**Assigned task**
Output the lines of the records below exactly, beginning at their first line and ending at the line with "S101: button (COM, RESET)"; include no pictures.

Segment Start: Exercise material

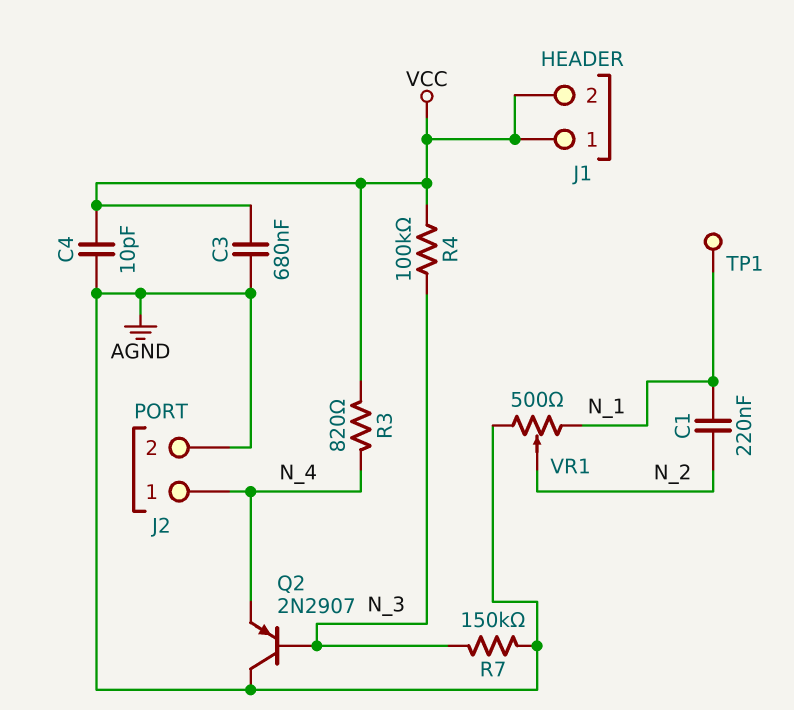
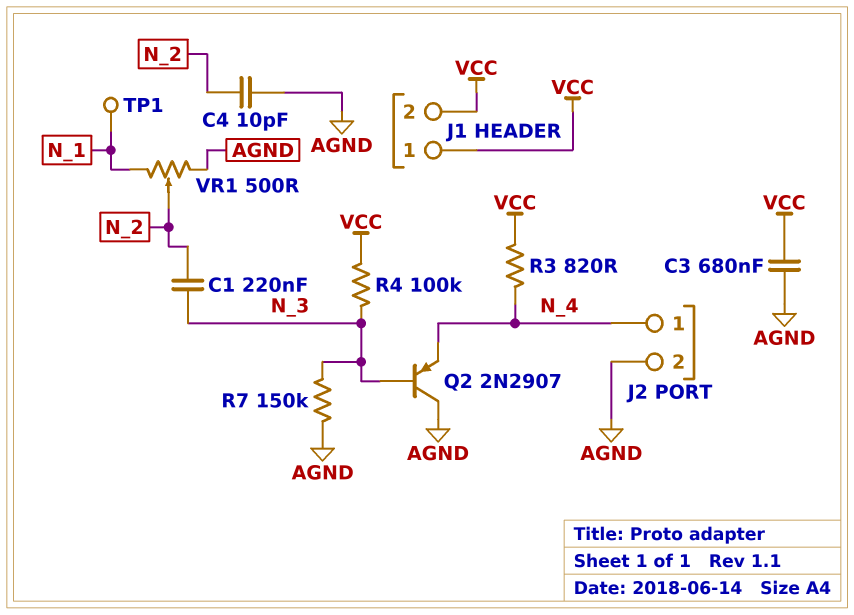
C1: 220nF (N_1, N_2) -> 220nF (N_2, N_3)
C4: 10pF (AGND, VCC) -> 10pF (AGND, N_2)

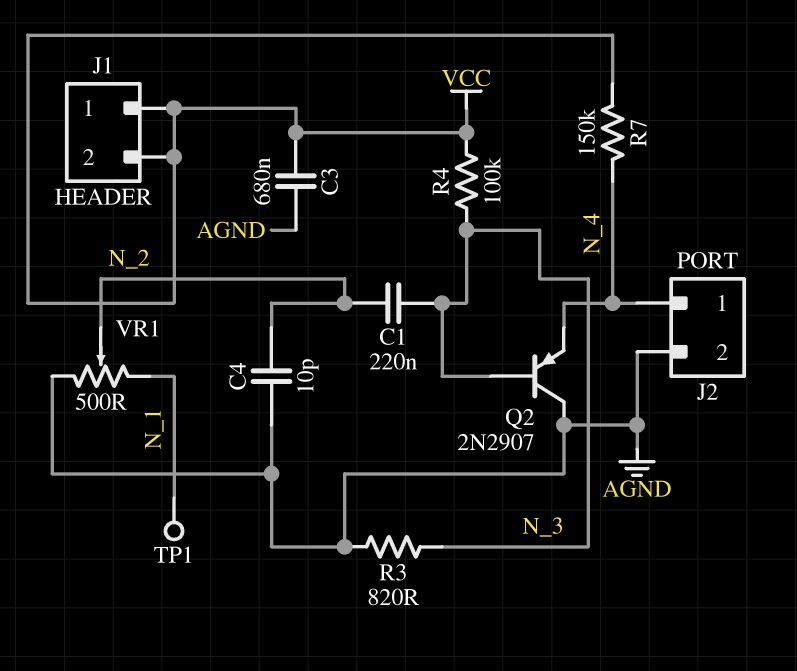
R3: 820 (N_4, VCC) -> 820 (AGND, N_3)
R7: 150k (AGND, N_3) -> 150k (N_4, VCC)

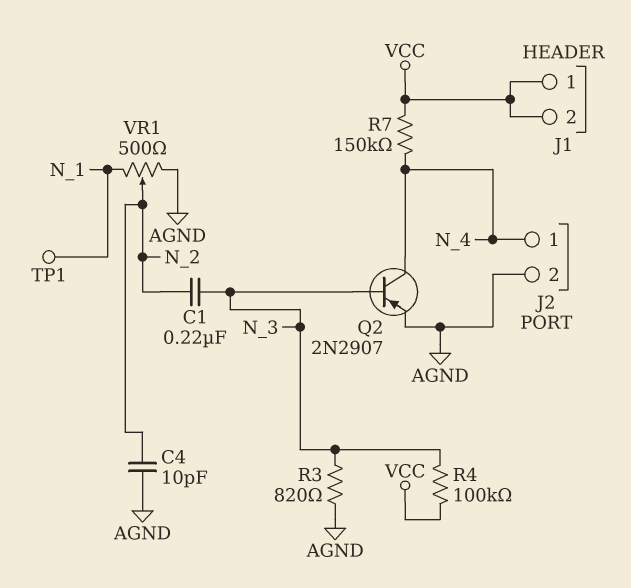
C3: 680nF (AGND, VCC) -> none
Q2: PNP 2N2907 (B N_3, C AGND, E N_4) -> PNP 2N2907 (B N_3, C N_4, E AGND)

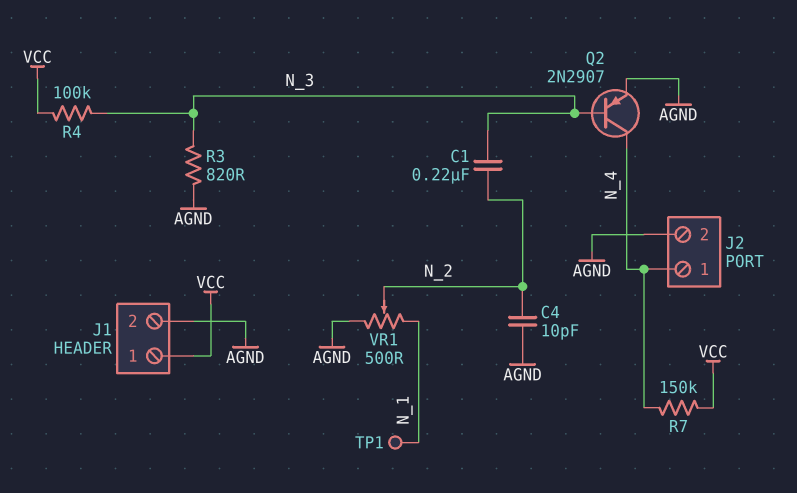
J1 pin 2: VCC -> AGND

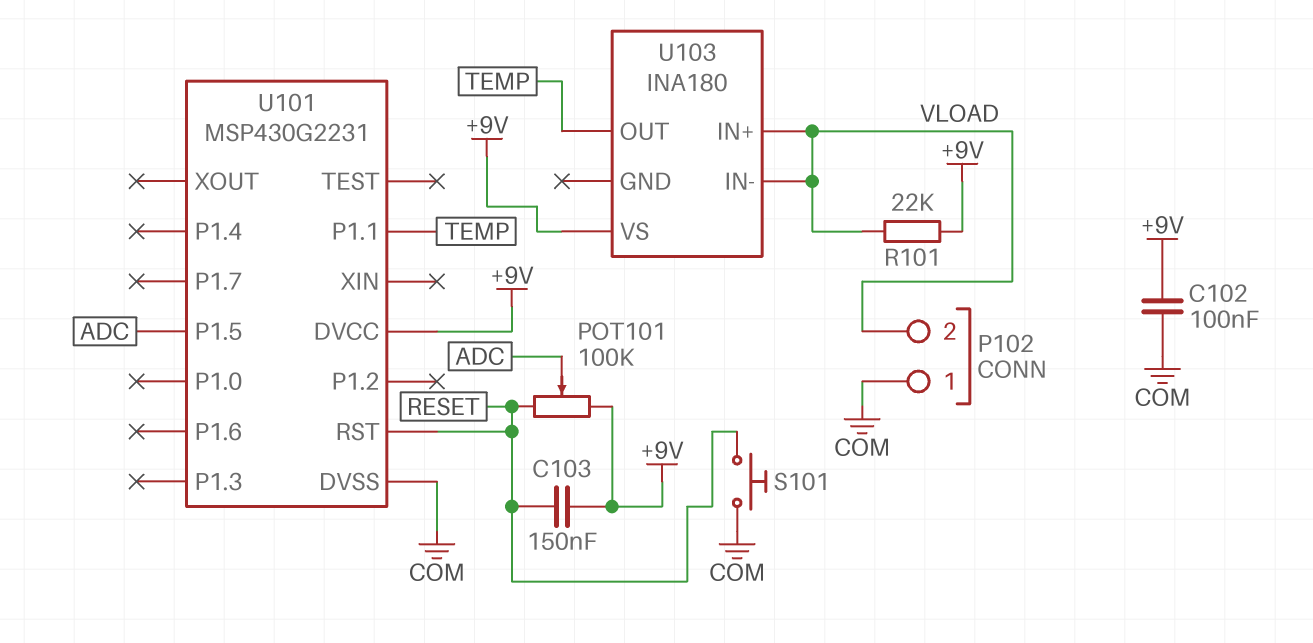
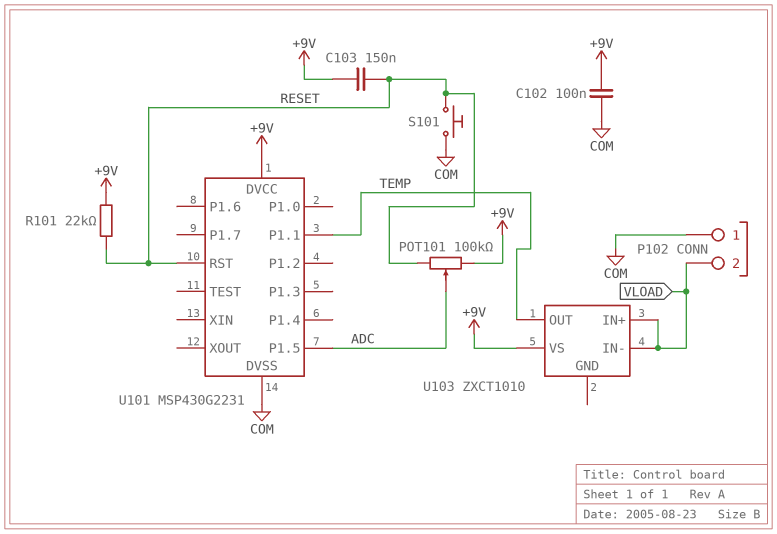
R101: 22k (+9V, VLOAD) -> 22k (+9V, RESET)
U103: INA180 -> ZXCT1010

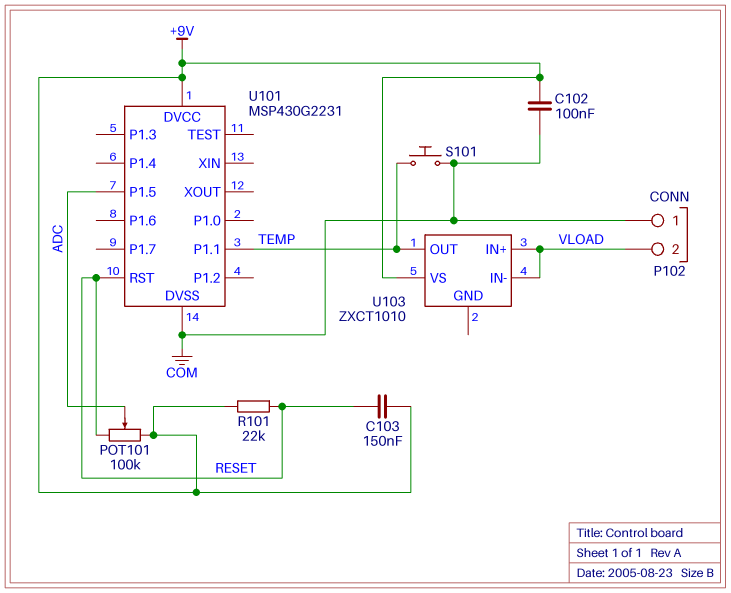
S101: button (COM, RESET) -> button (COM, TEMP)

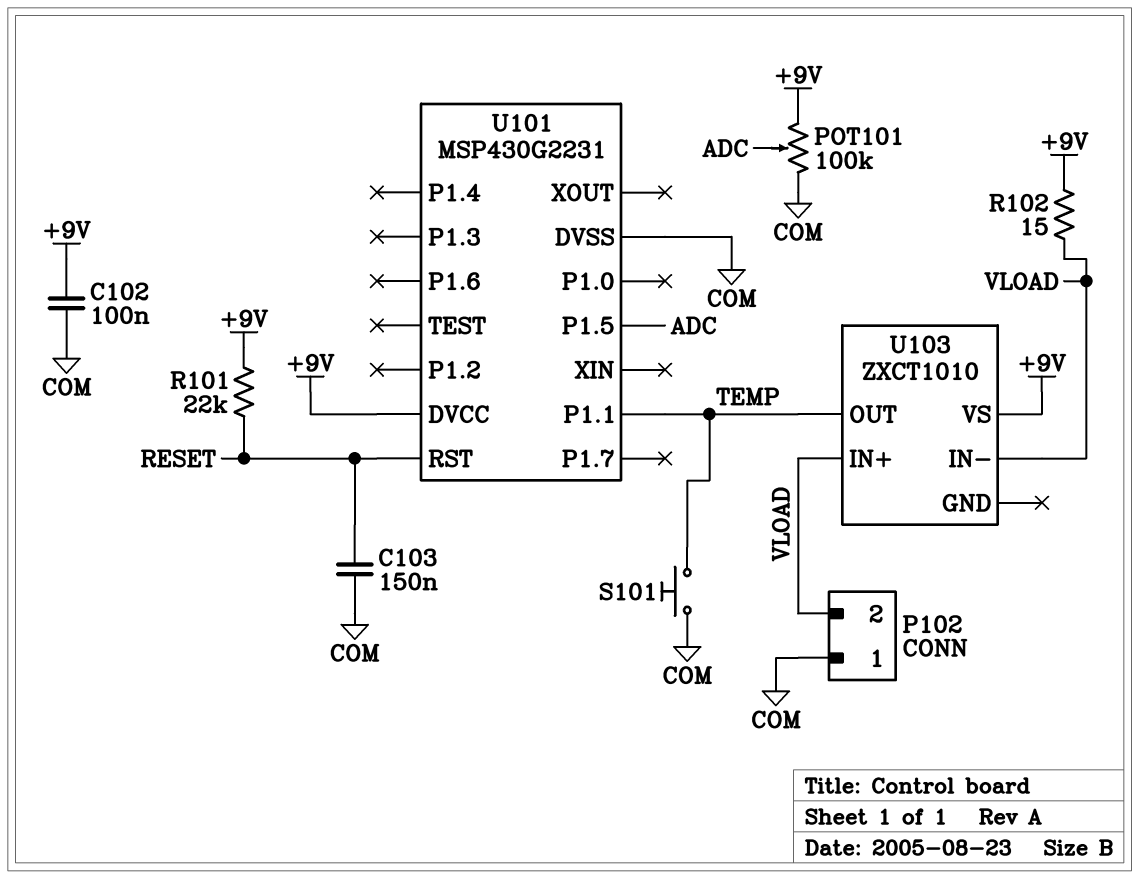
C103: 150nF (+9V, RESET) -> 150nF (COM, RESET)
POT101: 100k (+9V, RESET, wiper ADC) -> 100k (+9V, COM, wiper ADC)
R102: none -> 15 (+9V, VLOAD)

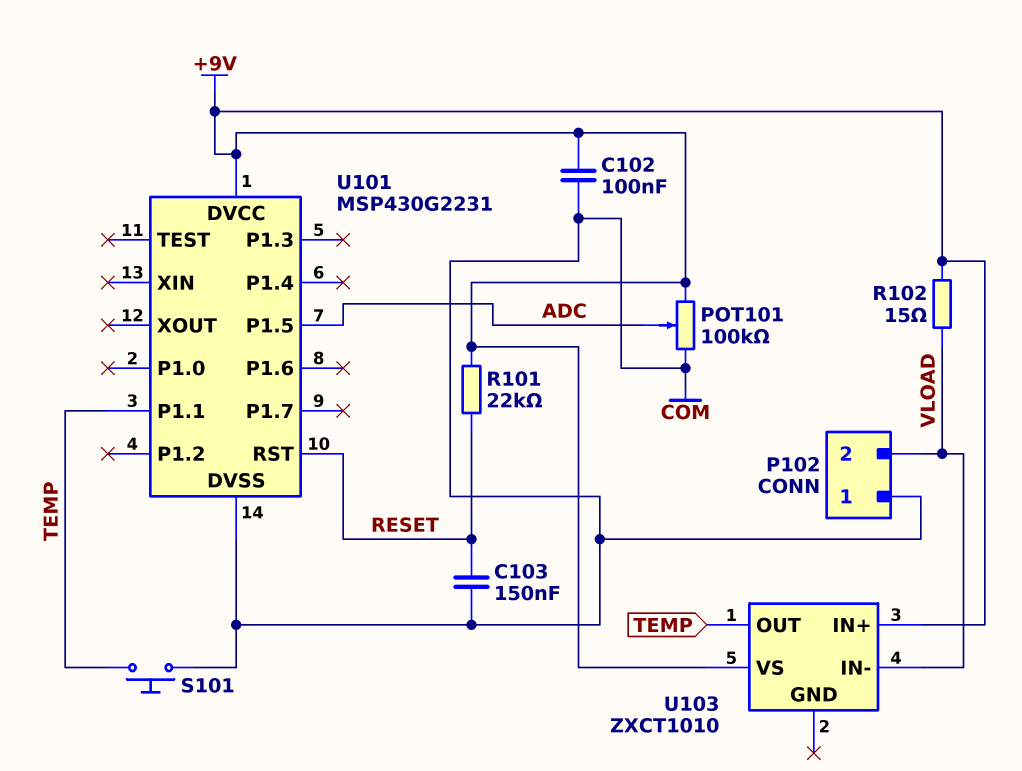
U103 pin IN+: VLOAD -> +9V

Segment End: Exercise material

**Response box**
C1: 220nF (N_1, N_2) -> 220nF (N_2, N_3)
C4: 10pF (AGND, VCC) -> 10pF (AGND, N_2)

R3: 820 (N_4, VCC) -> 820 (AGND, N_3)
R7: 150k (AGND, N_3) -> 150k (N_4, VCC)

C3: 680nF (AGND, VCC) -> none
Q2: PNP 2N2907 (B N_3, C AGND, E N_4) -> PNP 2N2907 (B N_3, C N_4, E AGND)

J1 pin 2: VCC -> AGND

R101: 22k (+9V, VLOAD) -> 22k (+9V, RESET)
U103: INA180 -> ZXCT1010

S101: button (COM, RESET) -> button (COM, TEMP)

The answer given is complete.